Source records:
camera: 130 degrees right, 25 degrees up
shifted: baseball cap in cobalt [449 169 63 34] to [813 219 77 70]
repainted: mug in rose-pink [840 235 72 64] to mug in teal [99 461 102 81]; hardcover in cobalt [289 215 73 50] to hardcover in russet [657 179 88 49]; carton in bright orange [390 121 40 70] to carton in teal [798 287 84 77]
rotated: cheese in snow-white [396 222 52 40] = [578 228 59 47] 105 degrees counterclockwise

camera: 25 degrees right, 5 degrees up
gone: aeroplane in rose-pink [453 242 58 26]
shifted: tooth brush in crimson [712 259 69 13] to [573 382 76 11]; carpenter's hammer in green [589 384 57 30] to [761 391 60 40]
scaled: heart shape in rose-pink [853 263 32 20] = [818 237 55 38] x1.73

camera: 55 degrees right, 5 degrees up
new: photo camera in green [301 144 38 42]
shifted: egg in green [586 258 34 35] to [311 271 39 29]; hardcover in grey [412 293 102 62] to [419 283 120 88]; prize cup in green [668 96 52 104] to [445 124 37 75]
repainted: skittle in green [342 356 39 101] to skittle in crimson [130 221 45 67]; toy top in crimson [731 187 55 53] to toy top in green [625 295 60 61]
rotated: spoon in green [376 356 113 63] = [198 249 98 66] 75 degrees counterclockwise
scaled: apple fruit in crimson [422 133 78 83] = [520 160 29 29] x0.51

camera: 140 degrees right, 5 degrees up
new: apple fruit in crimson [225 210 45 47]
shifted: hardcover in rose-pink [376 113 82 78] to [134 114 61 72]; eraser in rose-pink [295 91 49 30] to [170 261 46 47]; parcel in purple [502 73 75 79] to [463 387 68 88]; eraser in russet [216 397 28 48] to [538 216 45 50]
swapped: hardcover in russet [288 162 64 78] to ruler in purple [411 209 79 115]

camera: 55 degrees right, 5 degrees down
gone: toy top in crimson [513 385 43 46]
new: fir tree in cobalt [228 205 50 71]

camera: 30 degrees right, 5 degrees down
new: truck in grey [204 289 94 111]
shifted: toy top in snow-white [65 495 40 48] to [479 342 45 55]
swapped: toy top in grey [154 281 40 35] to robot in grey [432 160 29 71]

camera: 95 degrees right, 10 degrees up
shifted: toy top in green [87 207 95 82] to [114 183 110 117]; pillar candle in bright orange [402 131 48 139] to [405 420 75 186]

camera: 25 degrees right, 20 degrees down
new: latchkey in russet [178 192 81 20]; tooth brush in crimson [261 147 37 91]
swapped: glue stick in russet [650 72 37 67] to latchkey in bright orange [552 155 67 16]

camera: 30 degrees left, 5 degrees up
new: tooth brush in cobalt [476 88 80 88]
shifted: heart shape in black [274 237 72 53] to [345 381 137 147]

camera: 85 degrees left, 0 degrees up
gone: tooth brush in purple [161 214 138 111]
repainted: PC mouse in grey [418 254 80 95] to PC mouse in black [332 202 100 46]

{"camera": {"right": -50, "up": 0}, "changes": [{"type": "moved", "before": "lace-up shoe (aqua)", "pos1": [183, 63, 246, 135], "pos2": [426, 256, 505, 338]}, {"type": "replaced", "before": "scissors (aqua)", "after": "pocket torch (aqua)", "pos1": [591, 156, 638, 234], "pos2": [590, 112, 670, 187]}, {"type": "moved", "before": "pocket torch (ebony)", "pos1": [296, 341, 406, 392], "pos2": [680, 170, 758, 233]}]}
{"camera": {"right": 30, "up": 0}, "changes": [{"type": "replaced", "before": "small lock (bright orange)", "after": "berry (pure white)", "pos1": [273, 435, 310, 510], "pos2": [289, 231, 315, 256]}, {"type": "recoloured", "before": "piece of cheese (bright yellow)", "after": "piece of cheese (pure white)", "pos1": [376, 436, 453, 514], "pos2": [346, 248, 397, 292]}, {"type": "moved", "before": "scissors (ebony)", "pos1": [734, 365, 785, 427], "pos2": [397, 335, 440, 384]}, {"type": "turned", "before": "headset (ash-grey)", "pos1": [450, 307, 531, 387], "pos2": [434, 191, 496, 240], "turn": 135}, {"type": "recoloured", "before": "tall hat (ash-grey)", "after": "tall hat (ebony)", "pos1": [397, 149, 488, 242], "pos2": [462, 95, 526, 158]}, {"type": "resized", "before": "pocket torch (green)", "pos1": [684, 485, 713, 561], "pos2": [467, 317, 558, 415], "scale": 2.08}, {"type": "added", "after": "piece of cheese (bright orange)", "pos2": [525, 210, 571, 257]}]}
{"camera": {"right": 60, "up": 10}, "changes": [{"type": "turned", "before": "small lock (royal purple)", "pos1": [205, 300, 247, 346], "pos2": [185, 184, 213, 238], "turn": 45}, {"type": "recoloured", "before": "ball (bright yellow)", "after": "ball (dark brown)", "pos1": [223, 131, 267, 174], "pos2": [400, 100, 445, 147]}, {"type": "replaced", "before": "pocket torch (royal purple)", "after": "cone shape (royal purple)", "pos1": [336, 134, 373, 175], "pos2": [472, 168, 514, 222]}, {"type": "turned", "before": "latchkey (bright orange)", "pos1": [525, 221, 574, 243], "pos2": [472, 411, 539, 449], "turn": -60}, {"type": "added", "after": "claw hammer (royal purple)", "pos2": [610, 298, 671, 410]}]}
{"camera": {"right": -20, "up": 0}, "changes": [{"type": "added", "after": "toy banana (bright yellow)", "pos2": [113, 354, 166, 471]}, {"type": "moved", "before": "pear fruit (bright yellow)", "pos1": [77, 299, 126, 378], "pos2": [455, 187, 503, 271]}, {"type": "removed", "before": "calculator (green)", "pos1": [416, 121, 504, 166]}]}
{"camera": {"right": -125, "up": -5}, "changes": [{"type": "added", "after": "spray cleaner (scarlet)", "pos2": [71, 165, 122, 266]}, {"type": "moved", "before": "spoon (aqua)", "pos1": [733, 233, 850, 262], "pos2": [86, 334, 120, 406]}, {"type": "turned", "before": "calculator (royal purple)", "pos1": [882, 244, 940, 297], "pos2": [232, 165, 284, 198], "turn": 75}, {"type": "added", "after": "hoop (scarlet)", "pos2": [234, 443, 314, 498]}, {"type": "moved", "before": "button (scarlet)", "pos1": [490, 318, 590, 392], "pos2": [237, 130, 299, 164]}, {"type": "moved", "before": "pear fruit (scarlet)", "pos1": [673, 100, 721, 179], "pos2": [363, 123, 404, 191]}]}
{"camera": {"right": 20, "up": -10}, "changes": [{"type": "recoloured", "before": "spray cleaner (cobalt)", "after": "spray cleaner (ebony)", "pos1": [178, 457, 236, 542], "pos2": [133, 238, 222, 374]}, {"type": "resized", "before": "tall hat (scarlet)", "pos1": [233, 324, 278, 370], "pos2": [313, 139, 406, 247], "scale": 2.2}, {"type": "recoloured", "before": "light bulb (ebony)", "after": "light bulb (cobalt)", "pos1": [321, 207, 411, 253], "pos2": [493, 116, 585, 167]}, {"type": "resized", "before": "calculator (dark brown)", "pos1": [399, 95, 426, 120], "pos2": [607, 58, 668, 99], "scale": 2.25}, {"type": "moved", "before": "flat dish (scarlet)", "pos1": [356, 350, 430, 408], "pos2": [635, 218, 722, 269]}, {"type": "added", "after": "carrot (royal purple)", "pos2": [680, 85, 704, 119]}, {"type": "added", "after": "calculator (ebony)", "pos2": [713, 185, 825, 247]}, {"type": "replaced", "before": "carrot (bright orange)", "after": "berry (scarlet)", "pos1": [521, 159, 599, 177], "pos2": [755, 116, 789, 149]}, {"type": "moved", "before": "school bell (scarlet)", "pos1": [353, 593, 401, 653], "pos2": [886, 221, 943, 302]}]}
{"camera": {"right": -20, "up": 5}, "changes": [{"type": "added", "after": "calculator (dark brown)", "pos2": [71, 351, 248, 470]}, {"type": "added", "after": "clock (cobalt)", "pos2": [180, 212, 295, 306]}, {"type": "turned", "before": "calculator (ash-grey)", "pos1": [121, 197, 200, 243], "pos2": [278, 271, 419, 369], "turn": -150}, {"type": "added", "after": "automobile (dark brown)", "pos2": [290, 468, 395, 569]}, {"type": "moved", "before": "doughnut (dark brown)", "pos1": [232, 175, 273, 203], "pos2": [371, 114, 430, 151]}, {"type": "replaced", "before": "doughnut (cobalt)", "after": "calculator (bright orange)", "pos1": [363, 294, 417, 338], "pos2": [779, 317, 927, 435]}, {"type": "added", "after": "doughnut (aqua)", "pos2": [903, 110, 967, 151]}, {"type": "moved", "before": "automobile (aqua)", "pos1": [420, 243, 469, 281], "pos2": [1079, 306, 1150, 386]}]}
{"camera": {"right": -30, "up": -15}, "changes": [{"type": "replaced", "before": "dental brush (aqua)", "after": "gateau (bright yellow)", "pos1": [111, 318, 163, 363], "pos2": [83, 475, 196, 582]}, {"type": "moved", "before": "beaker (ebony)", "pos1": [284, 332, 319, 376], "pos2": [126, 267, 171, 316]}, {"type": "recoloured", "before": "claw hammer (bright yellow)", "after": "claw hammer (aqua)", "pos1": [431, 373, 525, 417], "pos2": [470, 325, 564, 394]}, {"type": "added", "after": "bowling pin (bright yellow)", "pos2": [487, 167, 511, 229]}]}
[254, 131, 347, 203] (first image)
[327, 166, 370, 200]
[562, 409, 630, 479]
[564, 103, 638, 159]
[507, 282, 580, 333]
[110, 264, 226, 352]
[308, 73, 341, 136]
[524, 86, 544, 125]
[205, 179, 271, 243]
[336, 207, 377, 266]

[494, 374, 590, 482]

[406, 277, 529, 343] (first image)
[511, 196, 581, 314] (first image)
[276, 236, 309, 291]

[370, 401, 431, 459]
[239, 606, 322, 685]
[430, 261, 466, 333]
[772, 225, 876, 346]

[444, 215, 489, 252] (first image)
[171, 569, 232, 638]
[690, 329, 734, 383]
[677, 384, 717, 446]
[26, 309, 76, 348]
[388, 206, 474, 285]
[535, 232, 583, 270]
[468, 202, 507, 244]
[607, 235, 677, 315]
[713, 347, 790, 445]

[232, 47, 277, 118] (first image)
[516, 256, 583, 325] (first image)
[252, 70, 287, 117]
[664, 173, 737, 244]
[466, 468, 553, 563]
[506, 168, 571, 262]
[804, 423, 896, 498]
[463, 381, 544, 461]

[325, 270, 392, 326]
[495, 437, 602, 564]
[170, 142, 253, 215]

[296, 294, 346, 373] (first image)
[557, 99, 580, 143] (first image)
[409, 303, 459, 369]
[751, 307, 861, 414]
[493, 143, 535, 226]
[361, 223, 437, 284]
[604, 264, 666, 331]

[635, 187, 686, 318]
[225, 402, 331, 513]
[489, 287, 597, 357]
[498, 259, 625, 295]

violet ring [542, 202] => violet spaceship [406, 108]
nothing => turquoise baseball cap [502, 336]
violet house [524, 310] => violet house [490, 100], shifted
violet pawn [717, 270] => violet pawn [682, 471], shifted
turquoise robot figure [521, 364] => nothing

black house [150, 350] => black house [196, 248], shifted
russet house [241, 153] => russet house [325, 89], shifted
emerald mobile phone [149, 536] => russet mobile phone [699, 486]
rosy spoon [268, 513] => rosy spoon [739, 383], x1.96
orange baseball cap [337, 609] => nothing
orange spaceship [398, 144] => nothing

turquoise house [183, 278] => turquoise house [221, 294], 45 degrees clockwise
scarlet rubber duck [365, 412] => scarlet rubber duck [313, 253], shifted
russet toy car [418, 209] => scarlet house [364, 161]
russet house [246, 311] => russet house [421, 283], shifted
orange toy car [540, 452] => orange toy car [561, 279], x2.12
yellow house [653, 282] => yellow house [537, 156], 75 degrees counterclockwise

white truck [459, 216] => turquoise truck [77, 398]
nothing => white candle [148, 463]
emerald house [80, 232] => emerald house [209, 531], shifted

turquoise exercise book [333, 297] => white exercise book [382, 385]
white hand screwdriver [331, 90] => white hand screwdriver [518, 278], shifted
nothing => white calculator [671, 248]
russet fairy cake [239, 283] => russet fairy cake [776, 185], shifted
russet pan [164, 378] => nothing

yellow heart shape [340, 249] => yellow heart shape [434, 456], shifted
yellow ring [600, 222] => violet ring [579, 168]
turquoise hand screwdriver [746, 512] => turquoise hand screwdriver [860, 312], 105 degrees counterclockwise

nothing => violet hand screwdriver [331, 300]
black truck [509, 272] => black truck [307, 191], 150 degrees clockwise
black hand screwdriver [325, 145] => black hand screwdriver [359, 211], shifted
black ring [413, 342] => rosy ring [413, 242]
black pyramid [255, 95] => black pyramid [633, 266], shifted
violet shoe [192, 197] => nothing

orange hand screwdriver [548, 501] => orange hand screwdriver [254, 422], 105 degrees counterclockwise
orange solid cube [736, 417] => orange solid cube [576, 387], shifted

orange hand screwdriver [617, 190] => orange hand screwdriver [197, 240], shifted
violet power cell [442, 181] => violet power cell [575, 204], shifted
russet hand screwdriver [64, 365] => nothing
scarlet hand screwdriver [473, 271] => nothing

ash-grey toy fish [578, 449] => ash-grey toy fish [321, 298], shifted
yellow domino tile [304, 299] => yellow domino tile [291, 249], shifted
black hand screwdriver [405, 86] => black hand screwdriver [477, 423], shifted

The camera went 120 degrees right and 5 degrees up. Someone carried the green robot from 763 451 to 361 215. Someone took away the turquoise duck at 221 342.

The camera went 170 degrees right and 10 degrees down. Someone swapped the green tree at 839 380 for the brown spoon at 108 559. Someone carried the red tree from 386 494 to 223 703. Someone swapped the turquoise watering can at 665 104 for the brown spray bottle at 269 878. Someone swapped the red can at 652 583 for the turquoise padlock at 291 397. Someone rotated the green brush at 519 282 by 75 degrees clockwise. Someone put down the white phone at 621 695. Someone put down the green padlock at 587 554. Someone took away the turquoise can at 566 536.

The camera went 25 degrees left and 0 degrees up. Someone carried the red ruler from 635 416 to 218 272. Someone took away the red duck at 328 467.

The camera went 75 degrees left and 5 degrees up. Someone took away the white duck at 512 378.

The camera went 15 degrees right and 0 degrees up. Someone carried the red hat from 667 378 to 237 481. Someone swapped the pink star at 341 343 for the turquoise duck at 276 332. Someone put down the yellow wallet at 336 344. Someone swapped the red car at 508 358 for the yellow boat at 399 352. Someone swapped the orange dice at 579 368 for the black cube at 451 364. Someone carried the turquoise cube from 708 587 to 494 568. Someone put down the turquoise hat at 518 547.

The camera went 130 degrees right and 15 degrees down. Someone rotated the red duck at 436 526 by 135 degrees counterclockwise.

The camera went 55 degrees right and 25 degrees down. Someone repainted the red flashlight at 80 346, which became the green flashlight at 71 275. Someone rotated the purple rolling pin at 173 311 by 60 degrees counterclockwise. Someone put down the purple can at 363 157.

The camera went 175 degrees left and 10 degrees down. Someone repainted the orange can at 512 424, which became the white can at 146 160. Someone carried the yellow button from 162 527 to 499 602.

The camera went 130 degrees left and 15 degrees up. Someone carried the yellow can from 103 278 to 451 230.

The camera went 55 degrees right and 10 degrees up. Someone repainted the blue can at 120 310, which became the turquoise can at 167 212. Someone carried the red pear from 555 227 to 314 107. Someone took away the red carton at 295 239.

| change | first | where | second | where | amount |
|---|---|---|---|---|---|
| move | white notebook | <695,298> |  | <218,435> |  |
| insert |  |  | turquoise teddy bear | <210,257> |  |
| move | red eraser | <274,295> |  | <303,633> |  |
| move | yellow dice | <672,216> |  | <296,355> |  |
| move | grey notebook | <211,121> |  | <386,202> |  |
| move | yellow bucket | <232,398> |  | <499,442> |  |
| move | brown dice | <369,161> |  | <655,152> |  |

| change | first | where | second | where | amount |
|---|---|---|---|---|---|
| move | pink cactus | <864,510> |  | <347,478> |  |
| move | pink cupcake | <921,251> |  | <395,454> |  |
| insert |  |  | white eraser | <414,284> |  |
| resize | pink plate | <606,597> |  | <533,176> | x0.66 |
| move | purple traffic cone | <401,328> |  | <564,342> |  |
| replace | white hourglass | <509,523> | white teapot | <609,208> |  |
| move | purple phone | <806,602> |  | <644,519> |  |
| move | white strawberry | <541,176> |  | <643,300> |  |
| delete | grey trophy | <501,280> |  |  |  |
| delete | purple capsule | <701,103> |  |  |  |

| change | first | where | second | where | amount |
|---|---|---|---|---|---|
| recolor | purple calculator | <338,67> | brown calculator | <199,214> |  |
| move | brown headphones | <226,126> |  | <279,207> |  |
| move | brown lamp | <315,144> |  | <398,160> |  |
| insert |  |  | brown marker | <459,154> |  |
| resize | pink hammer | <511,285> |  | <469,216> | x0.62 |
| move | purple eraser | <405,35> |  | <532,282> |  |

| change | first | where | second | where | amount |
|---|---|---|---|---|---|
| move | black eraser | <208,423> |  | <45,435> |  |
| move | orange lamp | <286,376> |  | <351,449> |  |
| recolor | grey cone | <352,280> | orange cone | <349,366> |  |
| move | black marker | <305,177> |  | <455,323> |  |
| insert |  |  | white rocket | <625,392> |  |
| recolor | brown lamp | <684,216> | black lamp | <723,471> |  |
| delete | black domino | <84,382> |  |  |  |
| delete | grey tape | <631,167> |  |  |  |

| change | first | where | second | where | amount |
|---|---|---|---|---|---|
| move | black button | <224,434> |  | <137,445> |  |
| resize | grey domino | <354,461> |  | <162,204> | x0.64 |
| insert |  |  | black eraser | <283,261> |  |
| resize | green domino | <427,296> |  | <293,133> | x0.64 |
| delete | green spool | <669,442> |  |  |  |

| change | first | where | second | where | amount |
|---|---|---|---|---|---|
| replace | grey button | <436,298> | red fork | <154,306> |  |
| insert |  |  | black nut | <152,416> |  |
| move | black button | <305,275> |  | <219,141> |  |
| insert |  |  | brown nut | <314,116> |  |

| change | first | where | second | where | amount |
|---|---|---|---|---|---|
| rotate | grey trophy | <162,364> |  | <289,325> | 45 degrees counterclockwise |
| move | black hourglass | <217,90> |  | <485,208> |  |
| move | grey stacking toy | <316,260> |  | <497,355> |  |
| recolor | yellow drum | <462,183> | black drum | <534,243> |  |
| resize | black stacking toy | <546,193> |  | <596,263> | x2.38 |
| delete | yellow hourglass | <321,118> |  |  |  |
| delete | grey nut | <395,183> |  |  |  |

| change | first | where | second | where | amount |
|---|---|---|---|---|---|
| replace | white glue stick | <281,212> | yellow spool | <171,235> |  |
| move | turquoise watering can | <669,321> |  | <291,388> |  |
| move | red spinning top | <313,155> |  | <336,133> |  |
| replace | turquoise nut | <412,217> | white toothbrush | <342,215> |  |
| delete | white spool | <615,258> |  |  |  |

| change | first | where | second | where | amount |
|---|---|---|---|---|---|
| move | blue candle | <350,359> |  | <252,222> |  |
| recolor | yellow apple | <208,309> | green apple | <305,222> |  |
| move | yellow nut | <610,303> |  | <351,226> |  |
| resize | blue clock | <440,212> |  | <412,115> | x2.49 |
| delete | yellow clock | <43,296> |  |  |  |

Required work: Among the records above, a stretch begins at the line containing "shifted: baseball cap" and ends at the line containing "repainted: mug in". Restate that stretch word for word, and nothing else.

Solution for this task:
shifted: baseball cap in cobalt [449 169 63 34] to [813 219 77 70]
repainted: mug in rose-pink [840 235 72 64] to mug in teal [99 461 102 81]; hardcover in cobalt [289 215 73 50] to hardcover in russet [657 179 88 49]; carton in bright orange [390 121 40 70] to carton in teal [798 287 84 77]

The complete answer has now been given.